WHAT THE TASK ASKS: Your answer must be the full listing below, restated word for word, with no pictures in it.
Start of Block
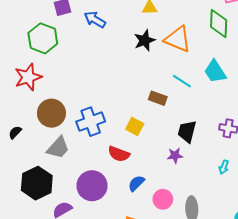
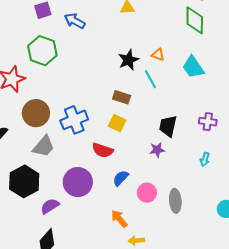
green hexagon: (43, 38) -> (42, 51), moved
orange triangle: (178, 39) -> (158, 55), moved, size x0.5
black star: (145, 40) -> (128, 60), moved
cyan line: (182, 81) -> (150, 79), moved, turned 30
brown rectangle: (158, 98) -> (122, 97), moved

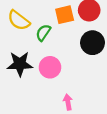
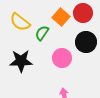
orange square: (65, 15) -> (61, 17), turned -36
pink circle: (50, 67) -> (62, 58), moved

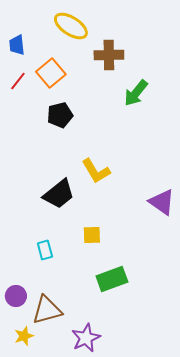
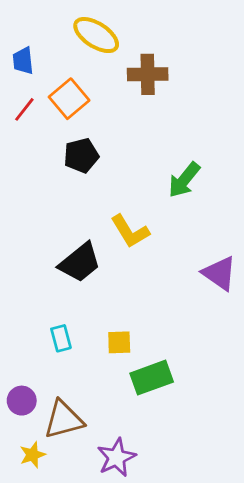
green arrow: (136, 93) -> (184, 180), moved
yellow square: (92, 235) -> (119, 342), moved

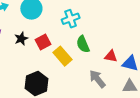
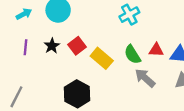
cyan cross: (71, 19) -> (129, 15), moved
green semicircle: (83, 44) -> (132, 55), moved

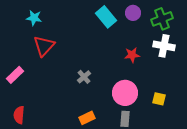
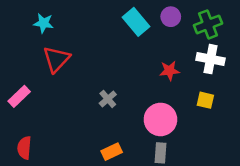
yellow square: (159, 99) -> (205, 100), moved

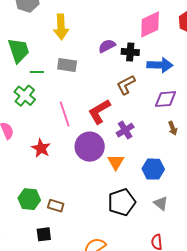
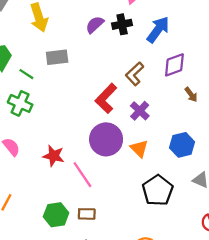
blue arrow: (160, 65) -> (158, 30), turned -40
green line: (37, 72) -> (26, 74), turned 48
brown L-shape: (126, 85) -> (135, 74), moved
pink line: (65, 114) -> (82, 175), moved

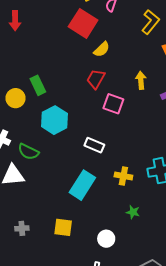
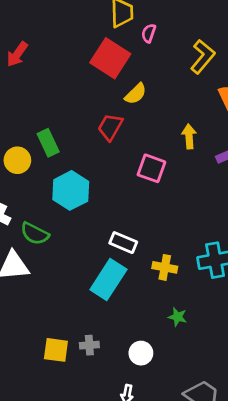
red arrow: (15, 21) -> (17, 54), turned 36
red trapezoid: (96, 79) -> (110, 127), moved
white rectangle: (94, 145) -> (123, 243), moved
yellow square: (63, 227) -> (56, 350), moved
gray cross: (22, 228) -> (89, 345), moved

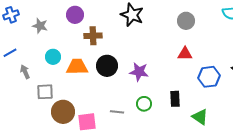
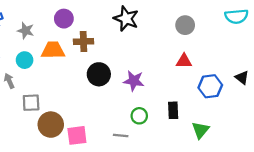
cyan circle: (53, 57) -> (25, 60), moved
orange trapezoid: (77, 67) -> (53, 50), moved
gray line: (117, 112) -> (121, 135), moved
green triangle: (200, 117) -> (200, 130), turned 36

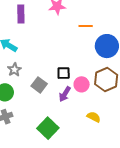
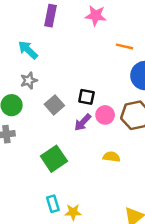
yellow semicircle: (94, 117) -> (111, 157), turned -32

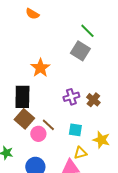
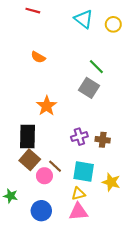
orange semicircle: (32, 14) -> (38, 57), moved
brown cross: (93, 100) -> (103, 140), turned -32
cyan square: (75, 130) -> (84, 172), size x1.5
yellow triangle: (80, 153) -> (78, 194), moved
End of Block
TASK SOLUTION:
green hexagon: (43, 38) -> (42, 51), moved
orange triangle: (178, 39) -> (158, 55), moved, size x0.5
black star: (145, 40) -> (128, 60), moved
cyan line: (182, 81) -> (150, 79), moved, turned 30
brown rectangle: (158, 98) -> (122, 97), moved

orange square: (65, 15) -> (61, 17), turned -36
pink circle: (50, 67) -> (62, 58), moved

green arrow: (136, 93) -> (184, 180), moved
yellow square: (92, 235) -> (119, 342), moved

cyan cross: (71, 19) -> (129, 15), moved
green semicircle: (83, 44) -> (132, 55), moved

yellow square: (159, 99) -> (205, 100), moved

blue arrow: (160, 65) -> (158, 30), turned -40
green line: (37, 72) -> (26, 74), turned 48
brown L-shape: (126, 85) -> (135, 74), moved
pink line: (65, 114) -> (82, 175), moved

red arrow: (15, 21) -> (17, 54), turned 36
red trapezoid: (96, 79) -> (110, 127), moved
white rectangle: (94, 145) -> (123, 243), moved
yellow square: (63, 227) -> (56, 350), moved
gray cross: (22, 228) -> (89, 345), moved

cyan circle: (53, 57) -> (25, 60), moved
orange trapezoid: (77, 67) -> (53, 50), moved
gray line: (117, 112) -> (121, 135), moved
green triangle: (200, 117) -> (200, 130), turned 36

yellow semicircle: (94, 117) -> (111, 157), turned -32

orange semicircle: (32, 14) -> (38, 57), moved
brown cross: (93, 100) -> (103, 140), turned -32
cyan square: (75, 130) -> (84, 172), size x1.5
yellow triangle: (80, 153) -> (78, 194), moved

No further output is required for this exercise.